** Opening PROVIDED INFORMATION block **

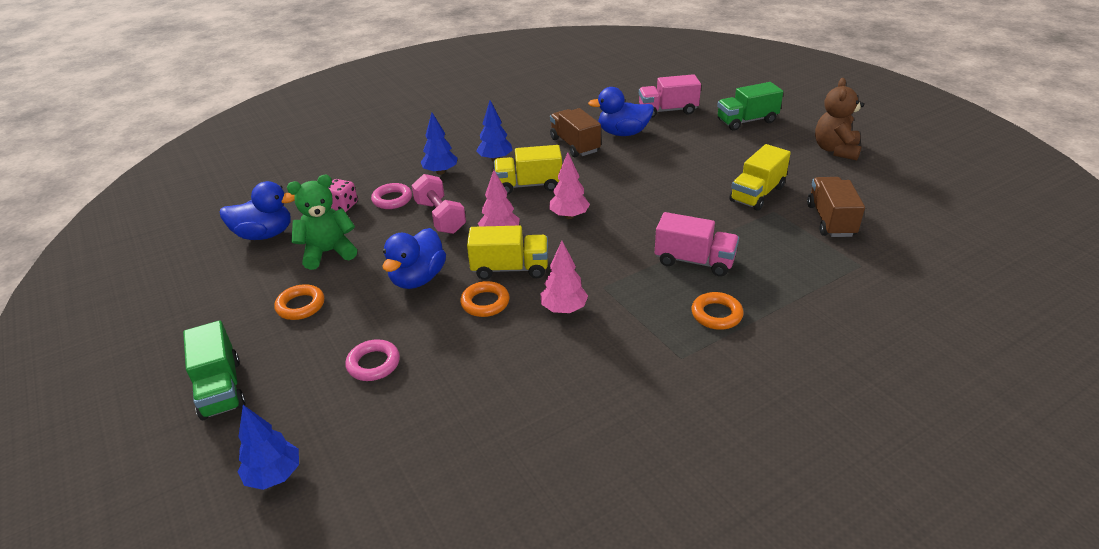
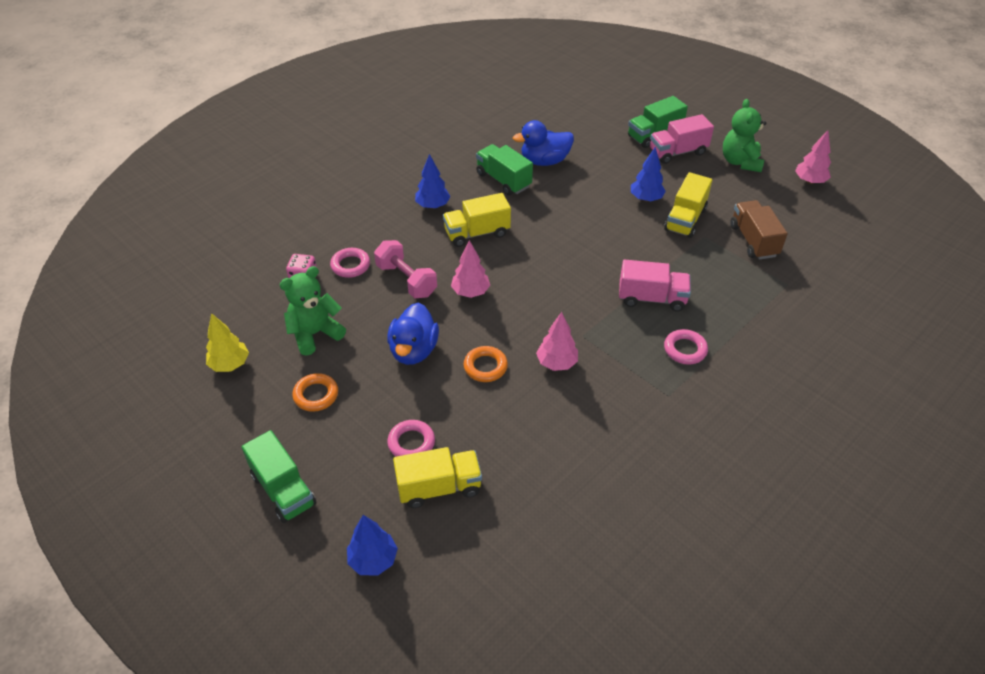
camera: 15 degrees left, 10 degrees up
(234, 268) = (230, 364): none -> yellow tree
(265, 234) = (240, 322): blue duck -> none
(440, 172) = (385, 227): blue tree -> blue tree (646, 199)
(510, 268) = (494, 328): yellow truck -> yellow truck (439, 487)
(569, 216) = (527, 264): pink tree -> pink tree (809, 181)
(575, 145) = (503, 180): brown truck -> green truck
(668, 110) = (578, 129): pink truck -> pink truck (677, 152)
(716, 314) = (685, 349): orange ring -> pink ring
(835, 150) = (740, 162): brown teddy bear -> green teddy bear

** Closing PROVIDED INFORMATION block **

Read the lines above. Gather those in which the string "none" is found.

ANSWER
(234, 268) = (230, 364): none -> yellow tree
(265, 234) = (240, 322): blue duck -> none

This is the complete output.